*** Given records Section Begins ***

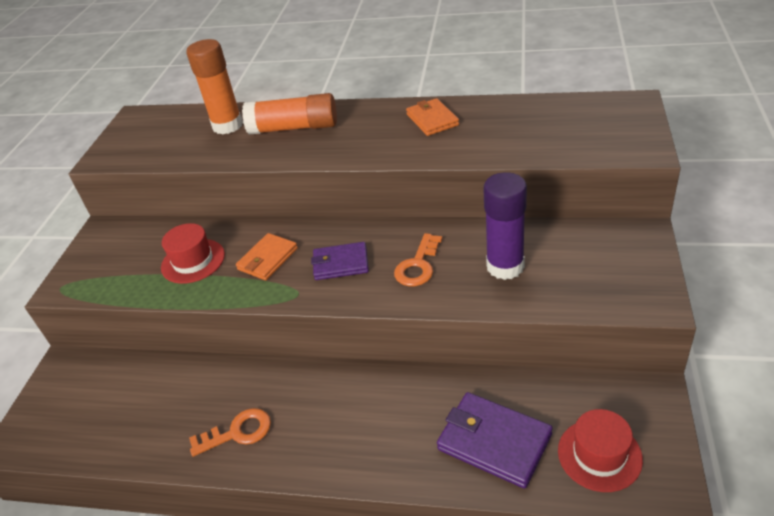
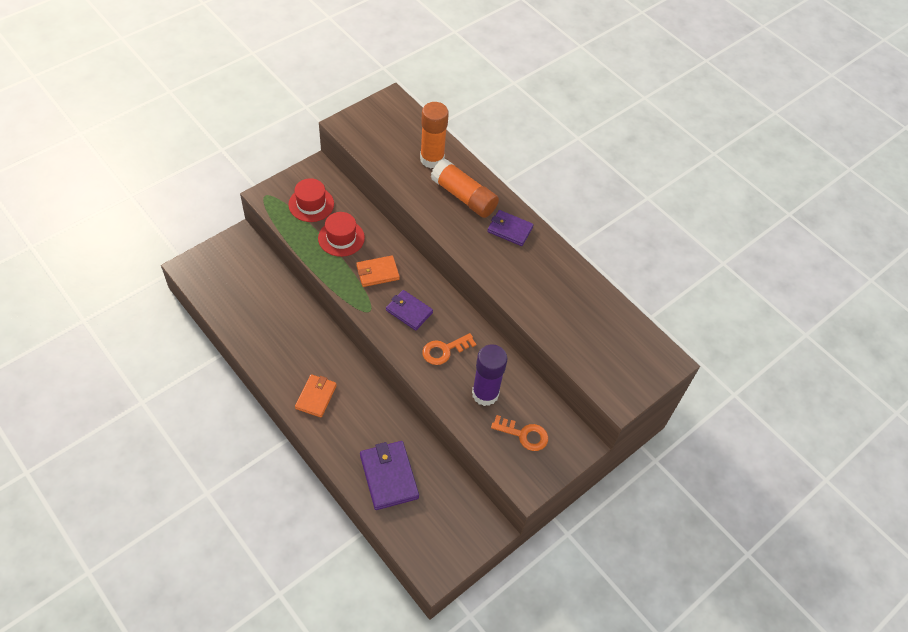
camera: 30 degrees right, 15 degrees up
orange key [189,408,271,457] -> orange key moved to [491,415,548,451]
orange wallet [406,98,459,136] -> orange wallet moved to [295,374,337,418]
red hat [558,409,643,492] -> red hat moved to [288,178,334,222]
none -> purple wallet [487,210,534,246]

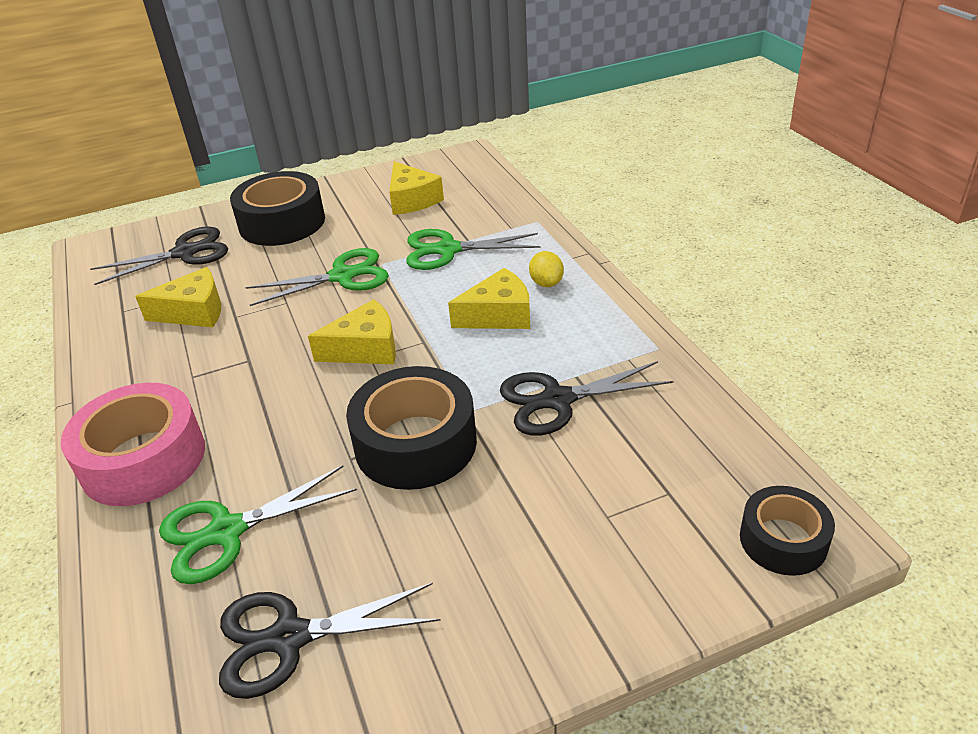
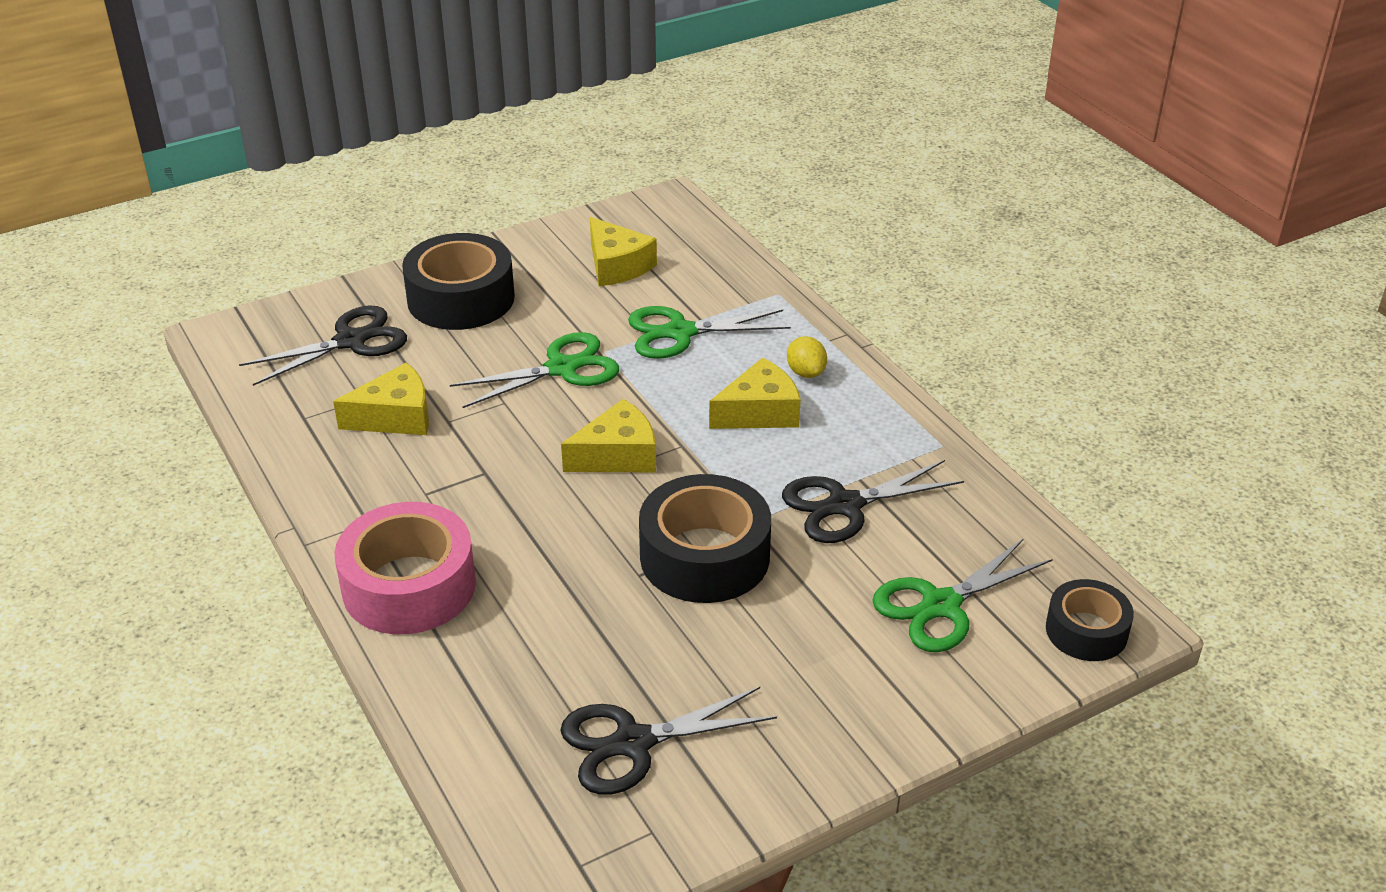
camera: 10 degrees left, 0 degrees up
green scissors [159,465,357,584] -> green scissors moved to [872,538,1053,652]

*** Given records Section Ends ***

▶ Task prompt
Starting at the line with "orange wallet [406,98,459,136]", reproduce exactly each line through the end of the entries, including the first and the last, and skip the pictures.

▶ Output
orange wallet [406,98,459,136] -> orange wallet moved to [295,374,337,418]
red hat [558,409,643,492] -> red hat moved to [288,178,334,222]
none -> purple wallet [487,210,534,246]

camera: 10 degrees left, 0 degrees up
green scissors [159,465,357,584] -> green scissors moved to [872,538,1053,652]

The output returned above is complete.